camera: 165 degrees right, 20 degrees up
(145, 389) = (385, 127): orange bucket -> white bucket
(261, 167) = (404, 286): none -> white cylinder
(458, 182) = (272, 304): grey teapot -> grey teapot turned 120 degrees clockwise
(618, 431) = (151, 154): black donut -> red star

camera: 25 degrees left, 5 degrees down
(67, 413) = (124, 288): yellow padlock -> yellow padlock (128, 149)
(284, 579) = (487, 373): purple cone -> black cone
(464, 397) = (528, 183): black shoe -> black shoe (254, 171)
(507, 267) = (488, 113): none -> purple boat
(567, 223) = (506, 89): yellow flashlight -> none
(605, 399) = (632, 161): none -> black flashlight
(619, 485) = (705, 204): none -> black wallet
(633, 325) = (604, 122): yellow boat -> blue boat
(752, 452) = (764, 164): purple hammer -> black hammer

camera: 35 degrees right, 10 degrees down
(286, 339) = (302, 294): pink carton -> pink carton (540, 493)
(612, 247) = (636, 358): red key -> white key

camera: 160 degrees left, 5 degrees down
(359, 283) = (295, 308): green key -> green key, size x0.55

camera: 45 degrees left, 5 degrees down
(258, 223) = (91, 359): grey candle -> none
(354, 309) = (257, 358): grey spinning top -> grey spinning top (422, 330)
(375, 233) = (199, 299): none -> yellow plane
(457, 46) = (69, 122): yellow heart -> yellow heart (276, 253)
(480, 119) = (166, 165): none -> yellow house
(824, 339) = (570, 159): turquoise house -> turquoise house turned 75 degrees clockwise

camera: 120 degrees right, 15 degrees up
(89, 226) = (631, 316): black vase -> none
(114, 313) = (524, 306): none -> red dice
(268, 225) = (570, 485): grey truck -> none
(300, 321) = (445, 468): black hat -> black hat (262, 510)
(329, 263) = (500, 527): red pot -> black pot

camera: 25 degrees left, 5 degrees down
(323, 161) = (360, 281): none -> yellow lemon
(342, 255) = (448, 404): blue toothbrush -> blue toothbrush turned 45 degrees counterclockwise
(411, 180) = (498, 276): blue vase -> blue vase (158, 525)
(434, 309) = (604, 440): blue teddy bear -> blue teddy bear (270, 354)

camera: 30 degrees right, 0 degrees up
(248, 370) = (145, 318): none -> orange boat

§ Task to complete
In the entries above, find each line with "flashlight" and list it.

§ Result below
(567, 223) = (506, 89): yellow flashlight -> none
(605, 399) = (632, 161): none -> black flashlight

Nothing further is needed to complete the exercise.